(Problem)
Begin at the line that holds "[723 276 820 350] (first image)" and copy each line exactly until the data below ends, including that last line but no pictures.

(Task material)
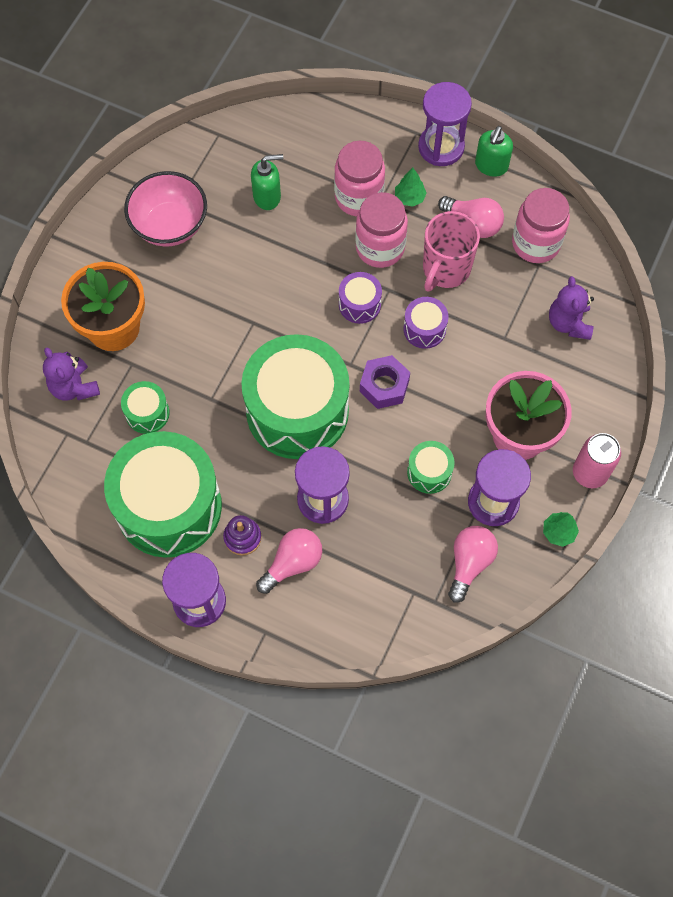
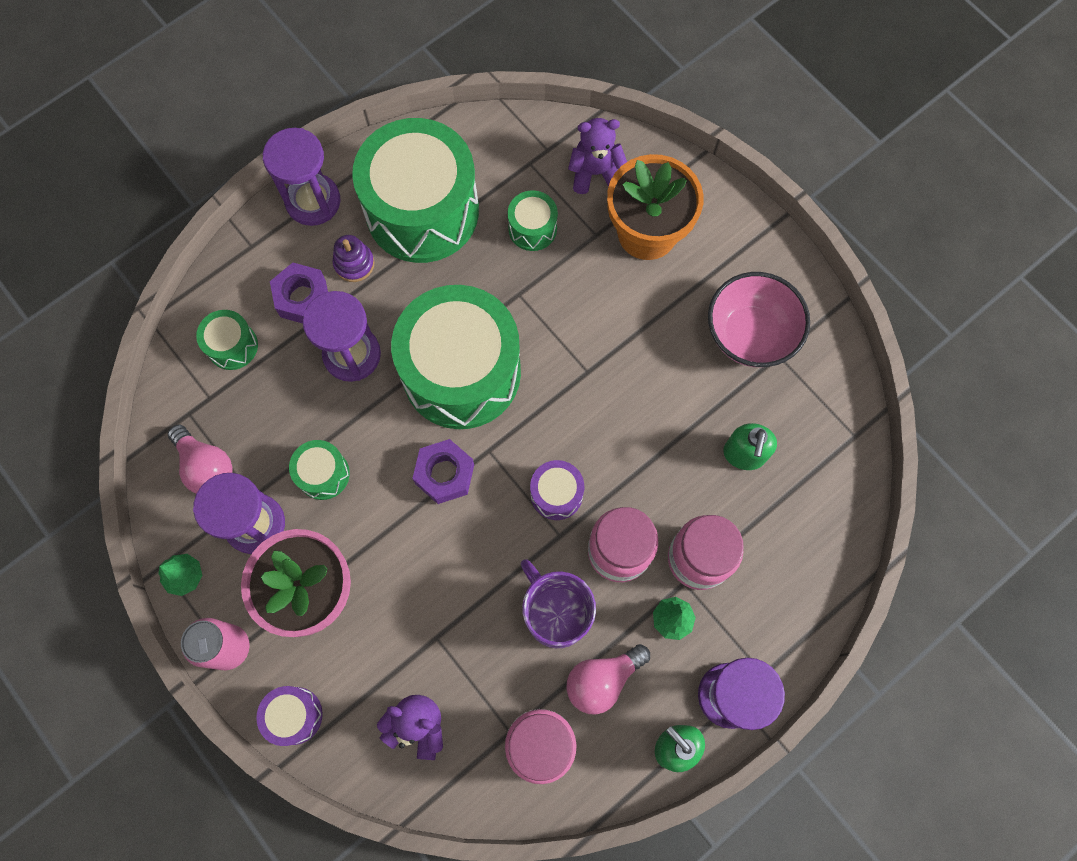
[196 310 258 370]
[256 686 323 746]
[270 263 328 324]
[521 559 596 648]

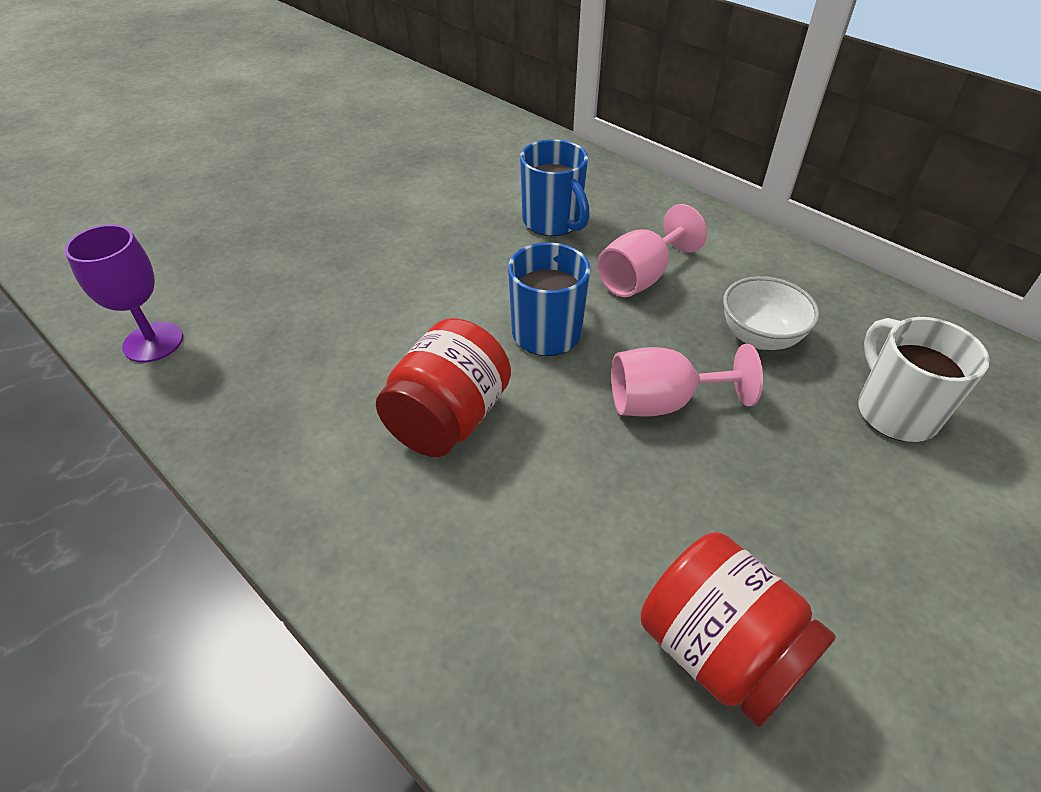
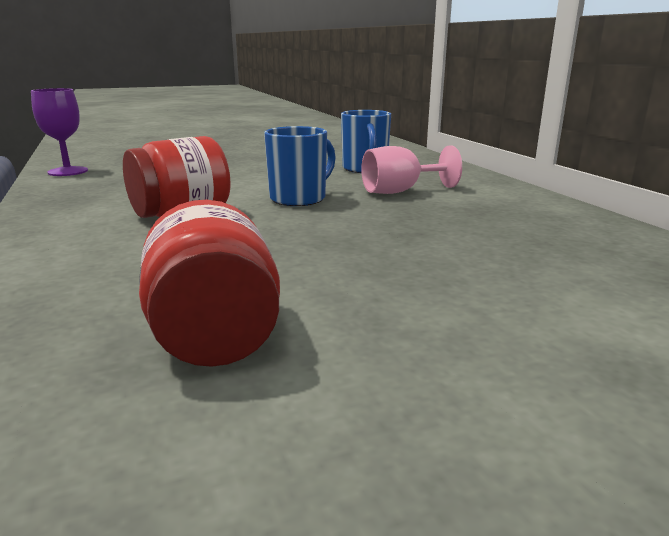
[611 344 763 417] (first image)
[723 276 820 350] (first image)
[858 317 990 442] (first image)

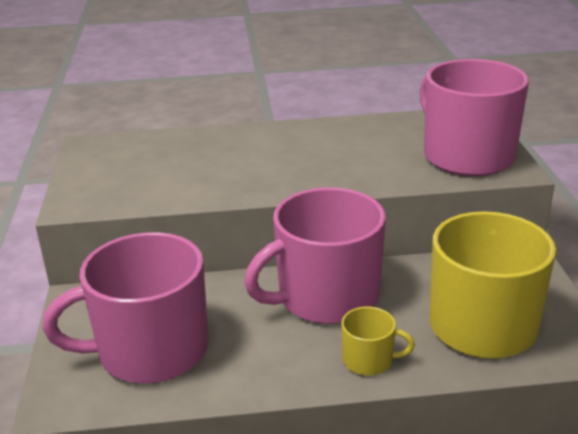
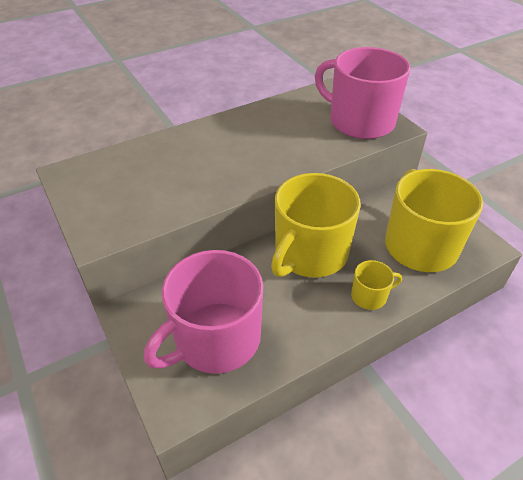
[271 173 361 278]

(Solution to the problem)
[723 276 820 350] (first image)
[858 317 990 442] (first image)

[271 173 361 278]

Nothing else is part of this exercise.